• [EXERCISE REQUIREMENTS] Below are the records. State how many of their lines contain "degrees", with nothing else.

[SOURCE INFORMATION Boundary: Start]

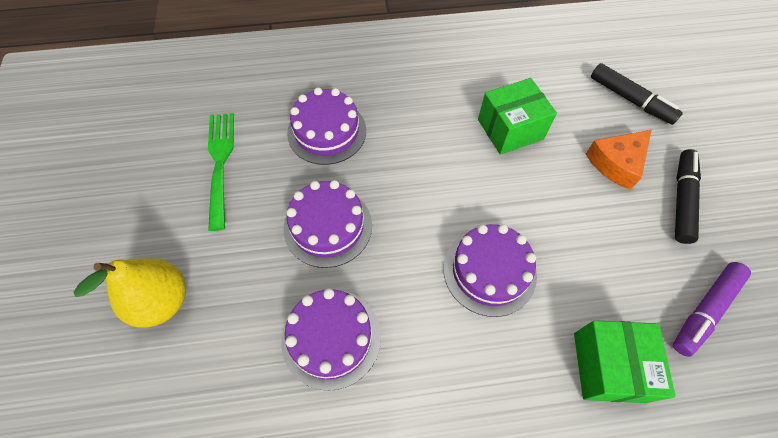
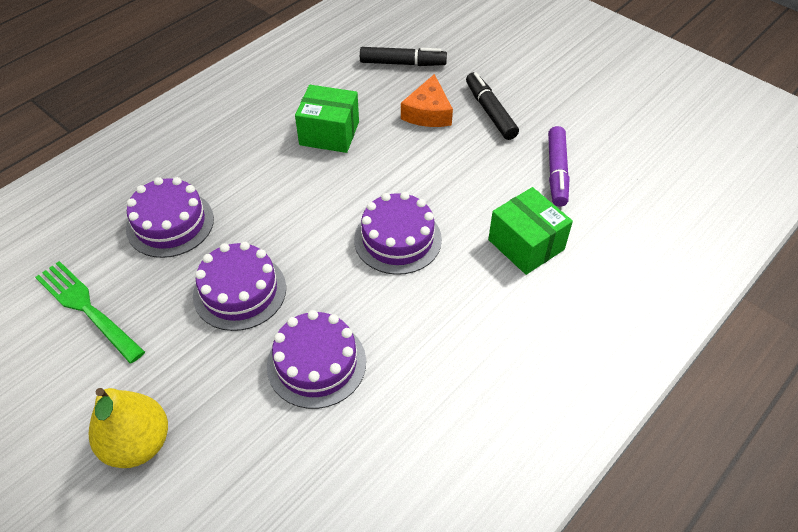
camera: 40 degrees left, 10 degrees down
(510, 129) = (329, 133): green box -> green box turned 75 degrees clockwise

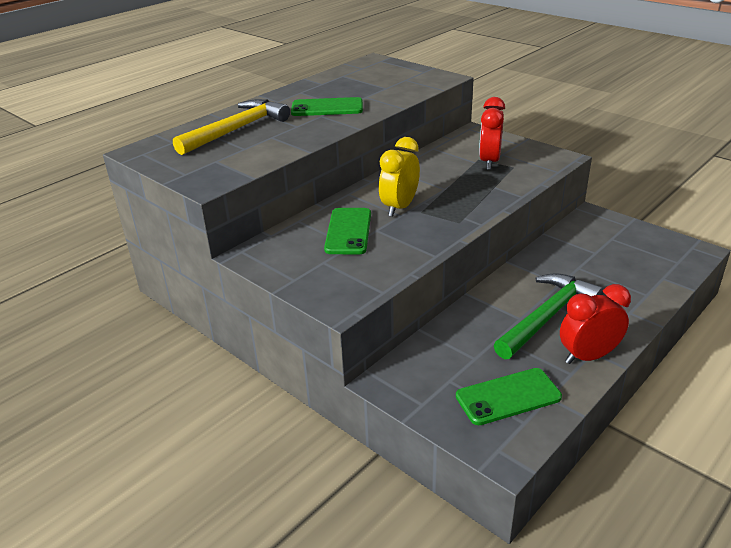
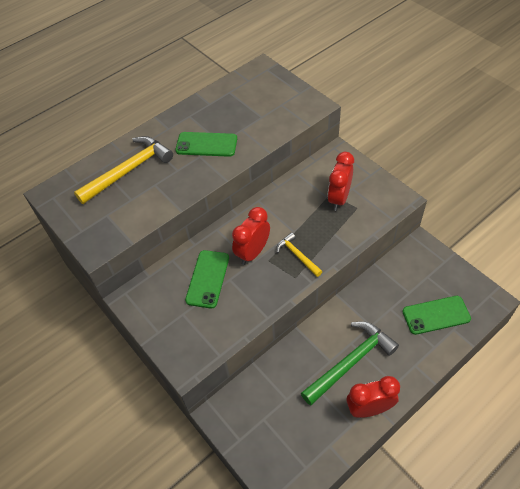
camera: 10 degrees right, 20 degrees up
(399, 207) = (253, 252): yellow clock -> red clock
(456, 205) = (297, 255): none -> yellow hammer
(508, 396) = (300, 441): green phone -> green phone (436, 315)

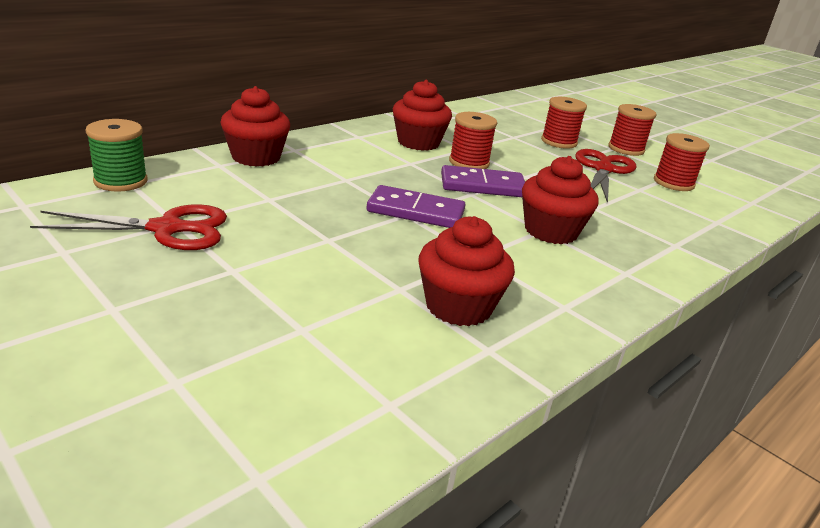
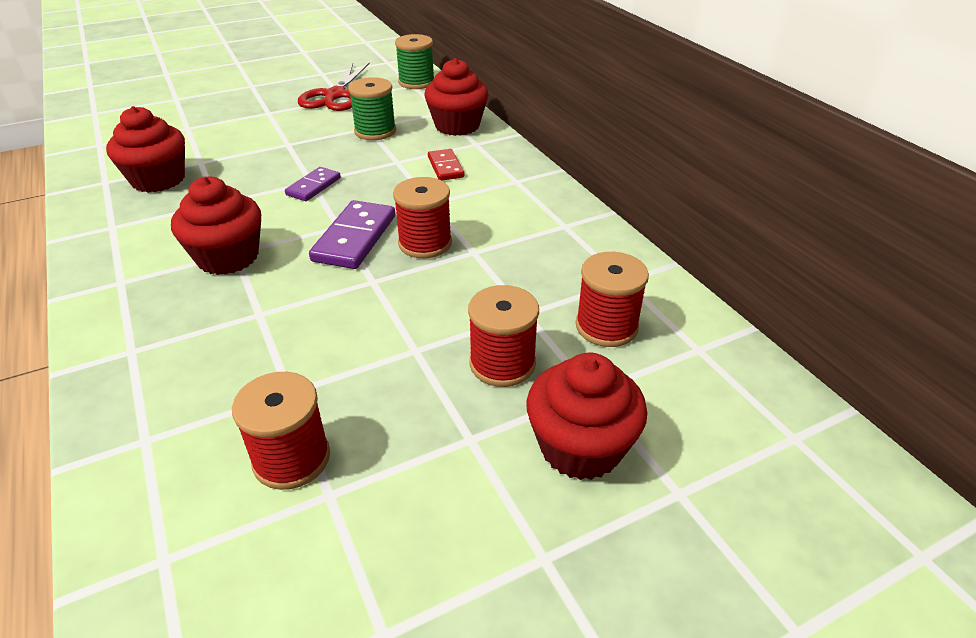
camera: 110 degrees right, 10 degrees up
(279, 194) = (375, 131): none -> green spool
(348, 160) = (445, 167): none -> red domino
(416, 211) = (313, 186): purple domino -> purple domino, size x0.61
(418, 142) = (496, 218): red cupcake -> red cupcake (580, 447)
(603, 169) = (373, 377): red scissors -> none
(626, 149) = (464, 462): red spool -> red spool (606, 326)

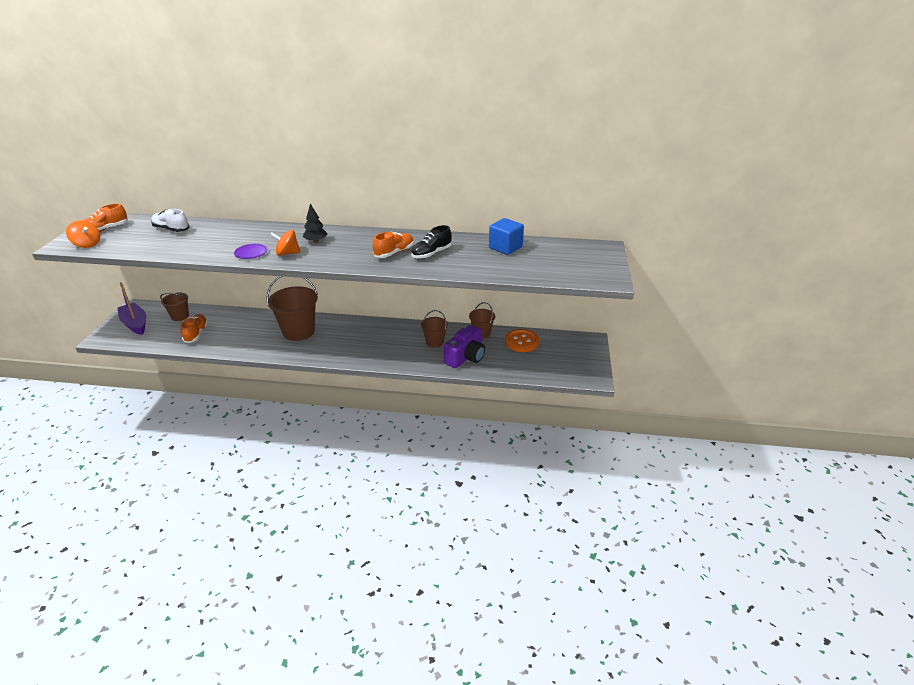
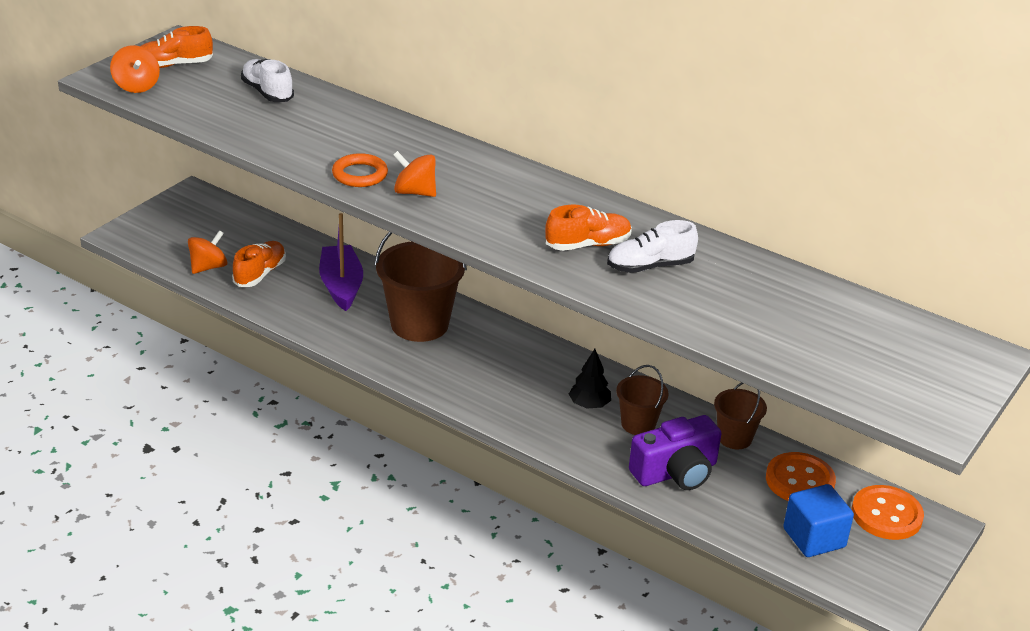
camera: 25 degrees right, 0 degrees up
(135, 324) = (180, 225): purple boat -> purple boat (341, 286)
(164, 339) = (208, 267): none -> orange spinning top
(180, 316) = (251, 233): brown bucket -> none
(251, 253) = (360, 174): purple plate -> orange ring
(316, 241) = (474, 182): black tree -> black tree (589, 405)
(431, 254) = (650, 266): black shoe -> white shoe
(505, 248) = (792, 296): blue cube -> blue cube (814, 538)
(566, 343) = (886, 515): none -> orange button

[SOURCE INFORMATION Boundary: End]

• [RESPONSE TO THIS EXERCISE] 5